◆ **What to produce**
Could you return every record below exactly as it stands, leaving out the pictures?
[[ Task inputs, beginning ]]
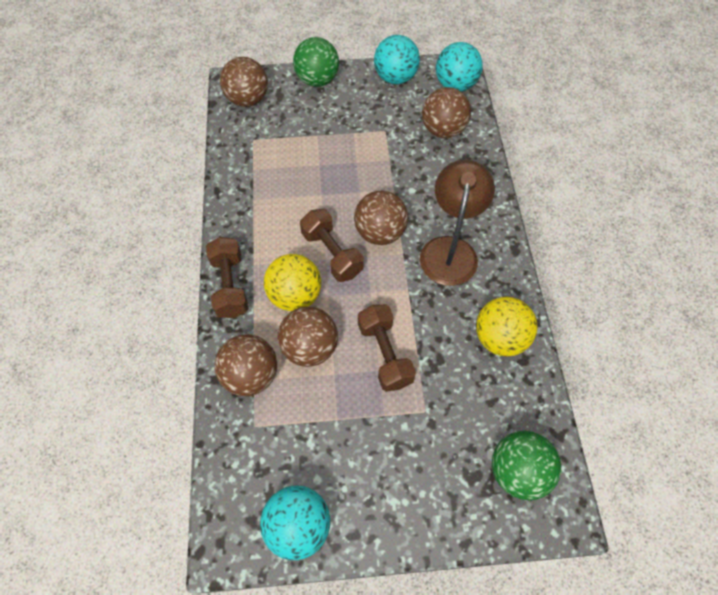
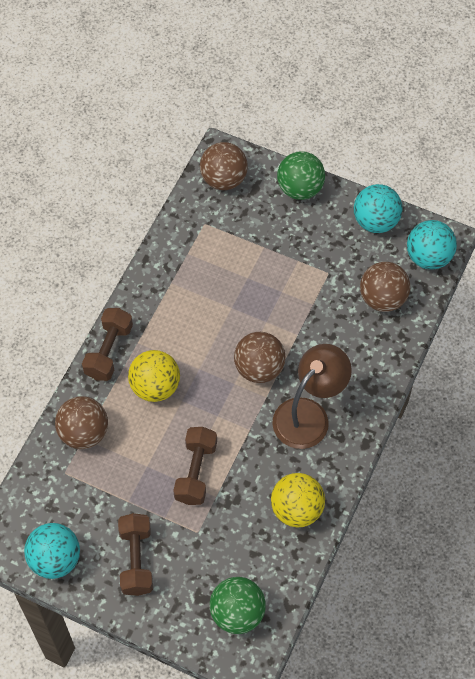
camera: 30 degrees right, 0 degrees up
(310, 348) = (141, 435): brown ball -> none
(332, 254) = (207, 366): brown dumbbell -> brown dumbbell (136, 560)

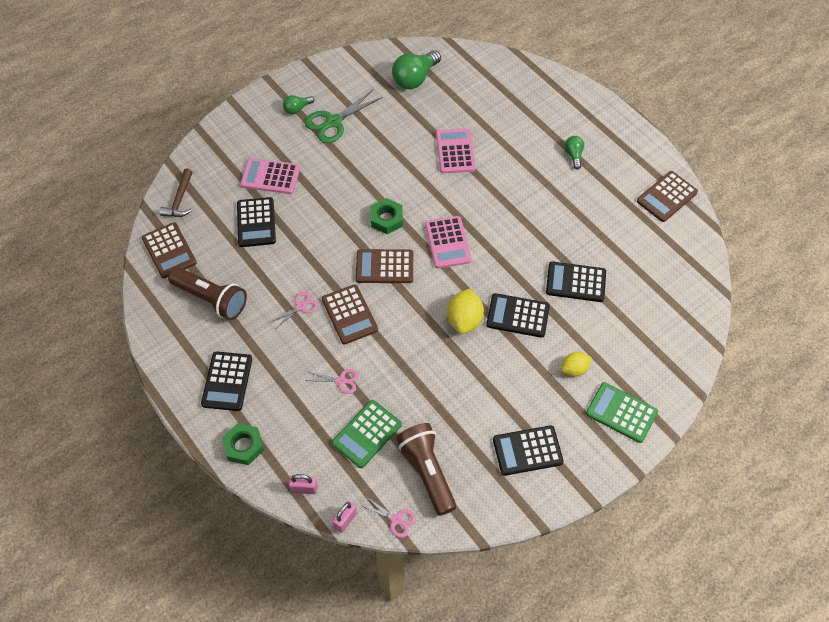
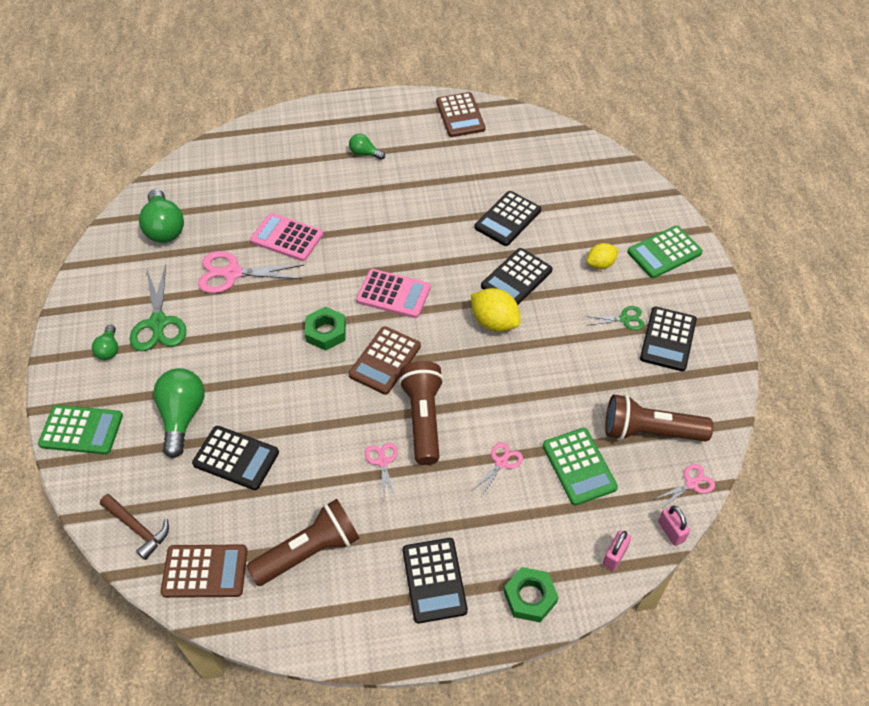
camera: 60 degrees left, 5 degrees down
(227, 381) = (434, 580): black calculator -> black calculator turned 45 degrees clockwise
(230, 131) = (81, 430): none -> green calculator
(270, 176) = (182, 416): pink calculator -> green light bulb
(349, 314) = (423, 419): brown calculator -> brown flashlight
(401, 138) = (232, 273): none -> pink scissors
(527, 410) = (624, 319): none -> green scissors
(574, 369) = (600, 264): yellow lemon -> yellow lemon turned 60 degrees clockwise

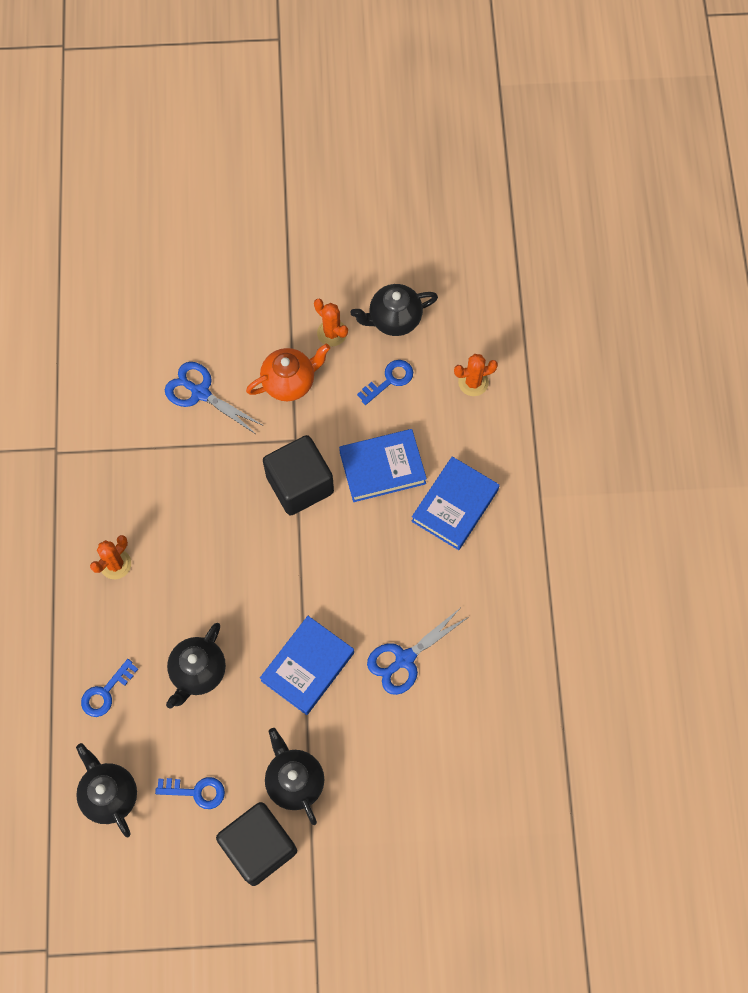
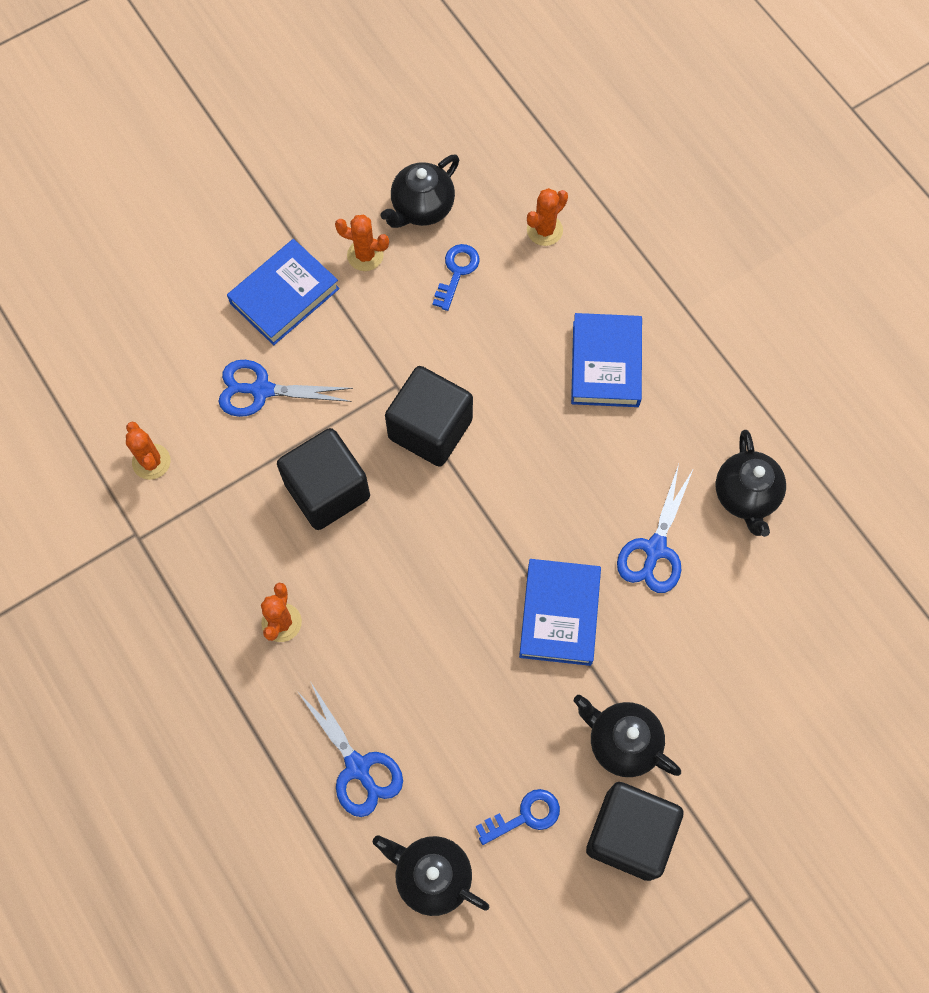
camera: 30 degrees left, 0 degrees up
(96, 403) = (151, 462): none -> orange cactus
(105, 692) = (357, 767): blue key -> blue scissors
(198, 672) = (446, 687): black teapot -> black teapot (745, 496)
(202, 489) = (327, 490): none -> black cube
(289, 382) = (352, 328): orange teapot -> none
(382, 468) = (506, 365): blue book -> blue book (284, 296)

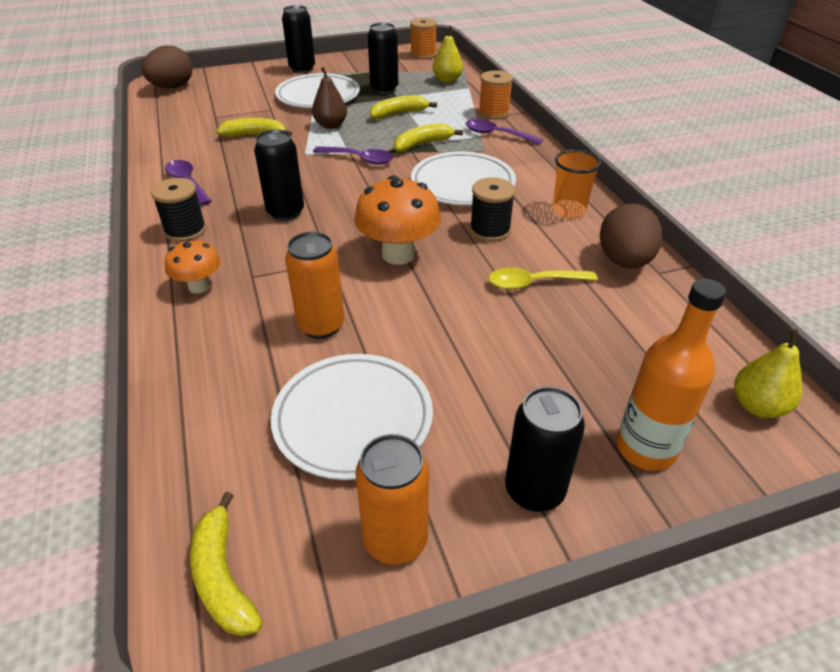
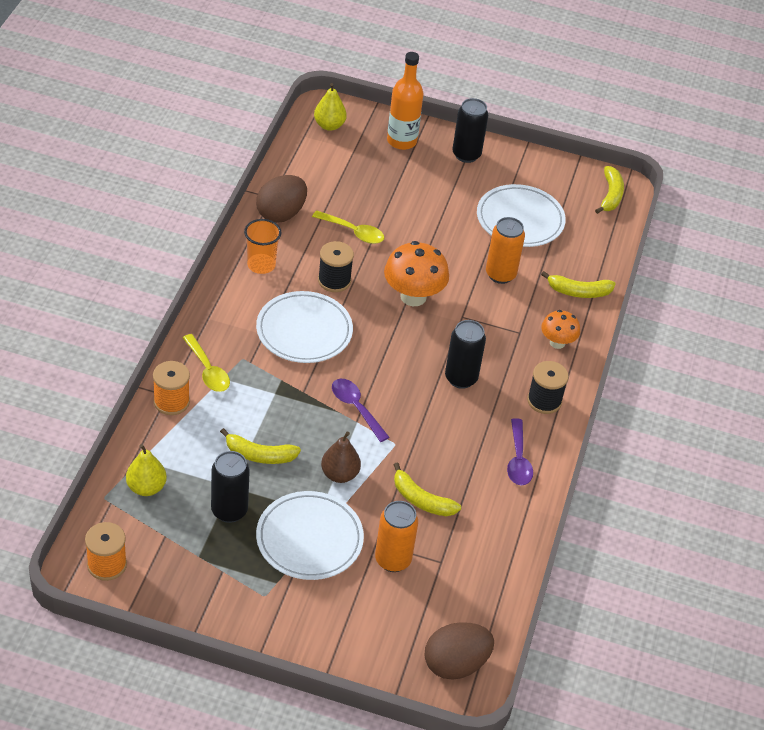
camera: 150 degrees left, 5 degrees up
(302, 69) = (278, 619): black can -> none
(395, 540) = (537, 171): orange can -> orange can (393, 560)
(422, 144) = (284, 396): yellow banana -> yellow banana (579, 292)
(496, 134) = (208, 370): purple spoon -> yellow spoon

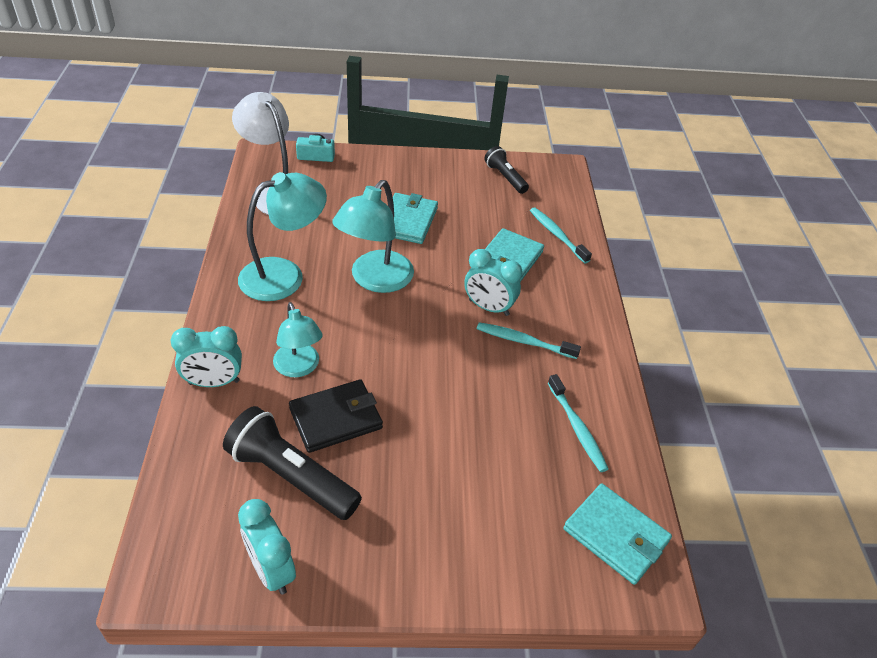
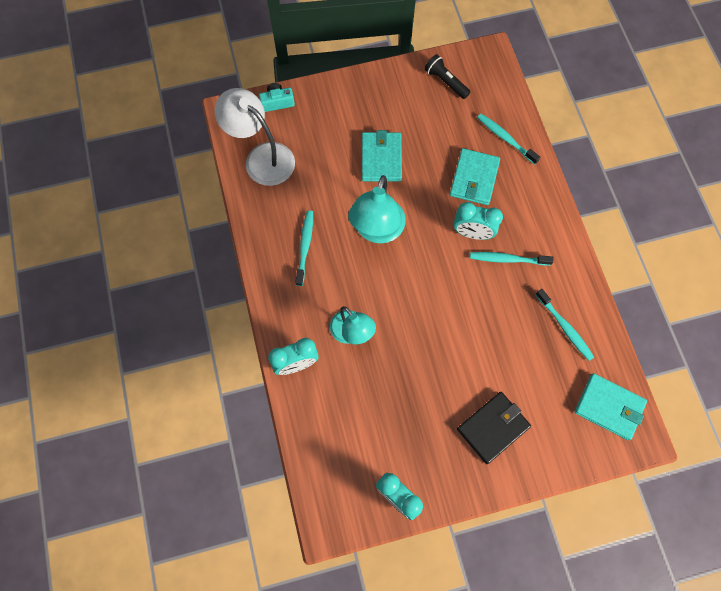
camera: 10 degrees left, 25 degrees up
(284, 275) = (305, 246): turquoise lamp -> turquoise toothbrush
(291, 476) = (382, 425): black flashlight -> none
(336, 418) = (395, 369): black wallet -> black wallet (493, 427)

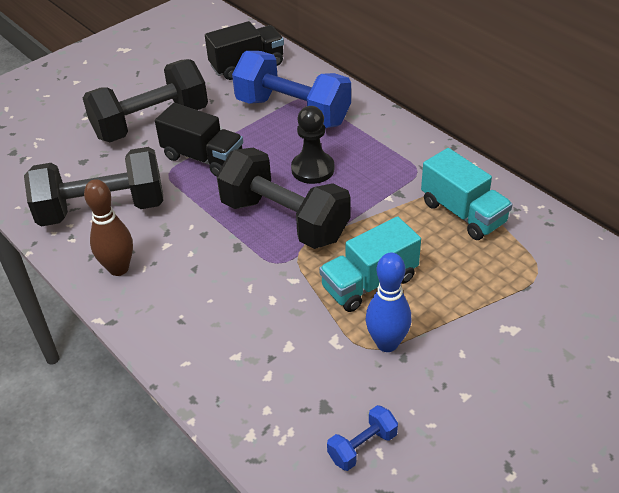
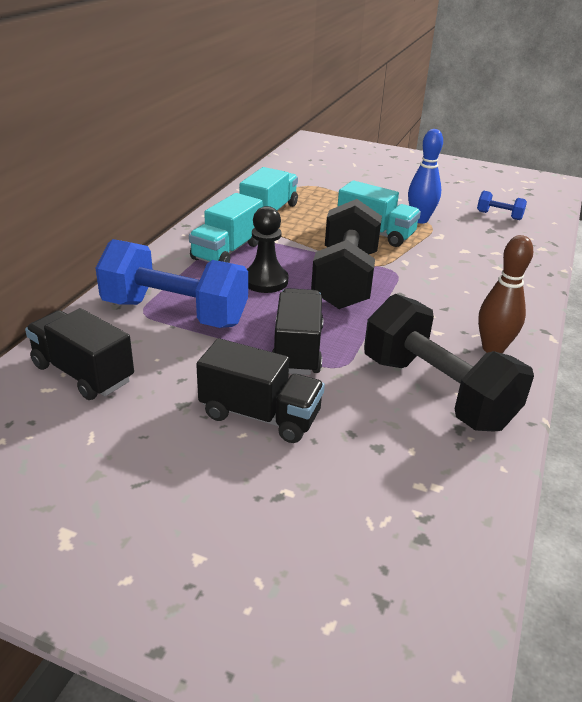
camera: 120 degrees left, 10 degrees down
(151, 123) = (260, 415): black dumbbell -> black truck
(293, 111) = (175, 313): blue dumbbell -> blue dumbbell turned 75 degrees counterclockwise
(381, 160) = (227, 251): none -> turquoise truck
[[ Task inputs, end ]]
◆ **Answer for this exercise**
camera: 30 degrees right, 0 degrees up
(310, 348) = (141, 435): brown ball -> none
(332, 254) = (207, 366): brown dumbbell -> brown dumbbell (136, 560)

camera: 60 degrees left, 5 degrees down
(227, 381) = (434, 580): black calculator -> black calculator turned 45 degrees clockwise
(230, 131) = (81, 430): none -> green calculator
(270, 176) = (182, 416): pink calculator -> green light bulb
(349, 314) = (423, 419): brown calculator -> brown flashlight
(401, 138) = (232, 273): none -> pink scissors
(527, 410) = (624, 319): none -> green scissors
(574, 369) = (600, 264): yellow lemon -> yellow lemon turned 60 degrees clockwise

camera: 30 degrees left, 0 degrees up
(96, 403) = (151, 462): none -> orange cactus
(105, 692) = (357, 767): blue key -> blue scissors
(198, 672) = (446, 687): black teapot -> black teapot (745, 496)
(202, 489) = (327, 490): none -> black cube
(289, 382) = (352, 328): orange teapot -> none
(382, 468) = (506, 365): blue book -> blue book (284, 296)

camera: 150 degrees left, 5 degrees up
(302, 69) = (278, 619): black can -> none
(395, 540) = (537, 171): orange can -> orange can (393, 560)
(422, 144) = (284, 396): yellow banana -> yellow banana (579, 292)
(496, 134) = (208, 370): purple spoon -> yellow spoon

camera: 10 degrees left, 25 degrees up
(284, 275) = (305, 246): turquoise lamp -> turquoise toothbrush
(291, 476) = (382, 425): black flashlight -> none
(336, 418) = (395, 369): black wallet -> black wallet (493, 427)

camera: 120 degrees left, 10 degrees down
(151, 123) = (260, 415): black dumbbell -> black truck
(293, 111) = (175, 313): blue dumbbell -> blue dumbbell turned 75 degrees counterclockwise
(381, 160) = (227, 251): none -> turquoise truck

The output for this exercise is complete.